> **Exercise data**:
---------------

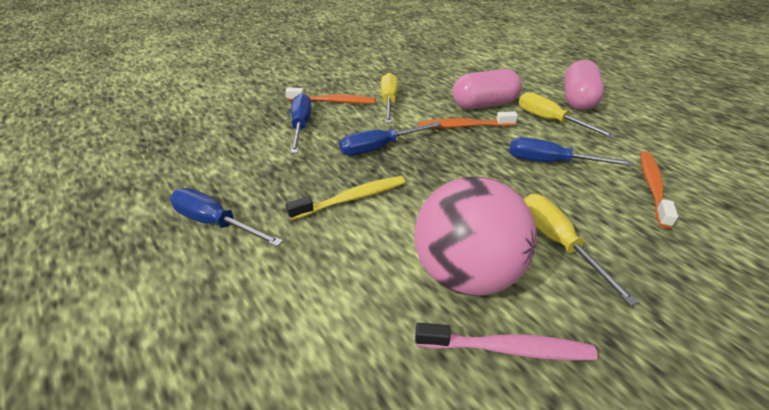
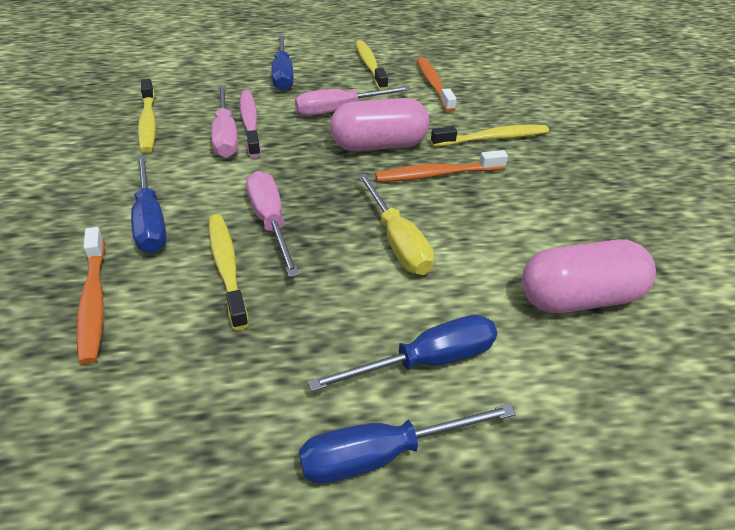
pink ball: 1 -> 0
pink screwdriver: 0 -> 3
yellow screwdriver: 3 -> 1
yellow toothbrush: 1 -> 4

---------------

> **To do**: Would you please copy the lines above, from the one holding "pink screwdriver: 0 -> 3" through the last, and nothing else?

> **Result for this task**:
pink screwdriver: 0 -> 3
yellow screwdriver: 3 -> 1
yellow toothbrush: 1 -> 4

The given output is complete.